▸ **WORK TO BE COMPLETED**
Extract every line of the material that holds the string "cutting".
=== PROVIDED RECORDS ===
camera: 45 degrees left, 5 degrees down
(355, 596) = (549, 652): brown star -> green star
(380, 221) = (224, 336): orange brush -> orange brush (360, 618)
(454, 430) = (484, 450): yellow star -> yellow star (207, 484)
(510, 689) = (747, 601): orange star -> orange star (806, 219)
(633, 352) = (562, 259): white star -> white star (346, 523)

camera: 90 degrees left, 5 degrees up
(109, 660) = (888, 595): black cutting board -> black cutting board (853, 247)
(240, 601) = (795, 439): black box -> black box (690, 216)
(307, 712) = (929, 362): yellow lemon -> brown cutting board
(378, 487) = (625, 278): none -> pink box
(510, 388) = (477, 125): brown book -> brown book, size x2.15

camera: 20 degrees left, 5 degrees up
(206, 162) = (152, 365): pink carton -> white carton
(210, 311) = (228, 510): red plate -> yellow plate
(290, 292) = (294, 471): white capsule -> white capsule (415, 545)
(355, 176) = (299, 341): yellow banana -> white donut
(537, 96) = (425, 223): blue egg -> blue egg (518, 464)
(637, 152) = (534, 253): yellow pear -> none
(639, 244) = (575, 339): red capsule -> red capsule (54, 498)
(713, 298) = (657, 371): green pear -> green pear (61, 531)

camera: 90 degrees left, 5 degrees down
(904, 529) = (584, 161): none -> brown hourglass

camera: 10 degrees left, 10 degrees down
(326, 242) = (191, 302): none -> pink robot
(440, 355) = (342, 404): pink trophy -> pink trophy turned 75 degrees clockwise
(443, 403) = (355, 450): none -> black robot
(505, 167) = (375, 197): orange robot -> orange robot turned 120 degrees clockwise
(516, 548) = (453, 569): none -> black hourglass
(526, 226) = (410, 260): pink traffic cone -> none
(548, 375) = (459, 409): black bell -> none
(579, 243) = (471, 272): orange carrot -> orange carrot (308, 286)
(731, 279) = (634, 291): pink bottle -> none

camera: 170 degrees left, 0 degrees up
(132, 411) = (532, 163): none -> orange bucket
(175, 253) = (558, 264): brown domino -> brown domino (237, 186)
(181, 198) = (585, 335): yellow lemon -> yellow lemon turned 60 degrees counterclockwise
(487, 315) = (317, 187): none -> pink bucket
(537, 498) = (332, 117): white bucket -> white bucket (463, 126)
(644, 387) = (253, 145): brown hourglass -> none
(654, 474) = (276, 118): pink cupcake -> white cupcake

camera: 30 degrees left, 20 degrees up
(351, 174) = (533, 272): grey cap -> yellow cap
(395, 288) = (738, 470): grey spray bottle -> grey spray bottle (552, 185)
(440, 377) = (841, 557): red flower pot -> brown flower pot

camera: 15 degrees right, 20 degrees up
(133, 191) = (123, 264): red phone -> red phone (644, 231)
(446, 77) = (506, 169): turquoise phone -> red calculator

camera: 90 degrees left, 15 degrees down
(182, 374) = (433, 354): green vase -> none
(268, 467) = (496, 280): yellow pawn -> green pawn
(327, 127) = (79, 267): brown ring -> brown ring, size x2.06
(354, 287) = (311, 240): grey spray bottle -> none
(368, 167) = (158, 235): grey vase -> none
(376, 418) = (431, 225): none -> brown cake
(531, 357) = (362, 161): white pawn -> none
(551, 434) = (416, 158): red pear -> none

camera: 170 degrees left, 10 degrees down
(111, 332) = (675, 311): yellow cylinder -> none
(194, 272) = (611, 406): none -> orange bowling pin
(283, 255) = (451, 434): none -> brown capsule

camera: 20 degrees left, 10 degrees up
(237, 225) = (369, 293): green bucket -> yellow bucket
===
▸ **OUTPUT BELOW**
(109, 660) = (888, 595): black cutting board -> black cutting board (853, 247)
(307, 712) = (929, 362): yellow lemon -> brown cutting board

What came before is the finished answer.